**What the task requires:** In the answer, give only the lines from the one containing "brown spoon [606,404,698,431]" to the end of the listing below, each reproduced word for word.

**Material to process:**
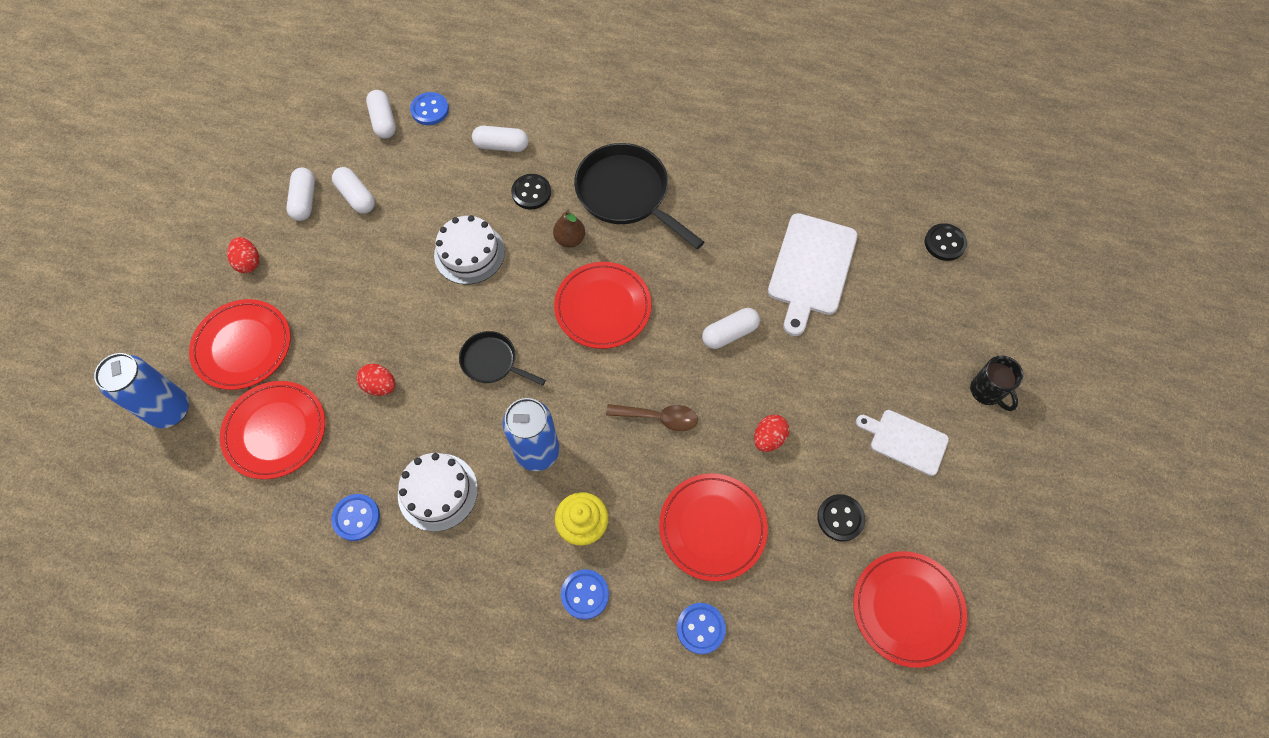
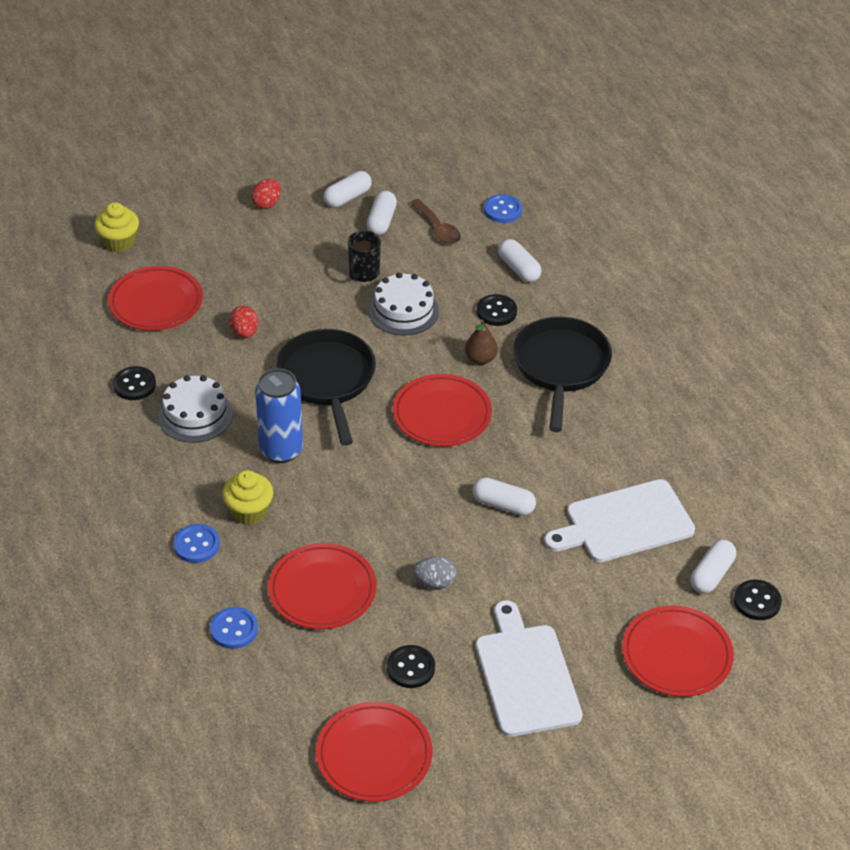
camera: 50 degrees right, 20 degrees down
blue can [94,353,189,428] -> yellow cupcake [94,202,139,252]
red plate [189,299,291,390] -> red plate moved to [622,606,734,697]
blue button [331,494,380,541] -> black button [113,366,156,400]
white capsule [366,90,396,139] -> white capsule moved to [690,540,736,593]
black pan [459,331,546,386] -> black pan [276,329,376,446], size x1.81
brown spoon [606,404,698,431] -> brown spoon moved to [410,199,461,244]
red egg [754,415,789,452] -> grey egg [413,556,456,589]
white cutting board [856,410,949,476] -> white cutting board [476,600,582,737], size x1.63
black mug [970,356,1023,411] -> black mug moved to [348,230,381,282]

**Exercise output:**
brown spoon [606,404,698,431] -> brown spoon moved to [410,199,461,244]
red egg [754,415,789,452] -> grey egg [413,556,456,589]
white cutting board [856,410,949,476] -> white cutting board [476,600,582,737], size x1.63
black mug [970,356,1023,411] -> black mug moved to [348,230,381,282]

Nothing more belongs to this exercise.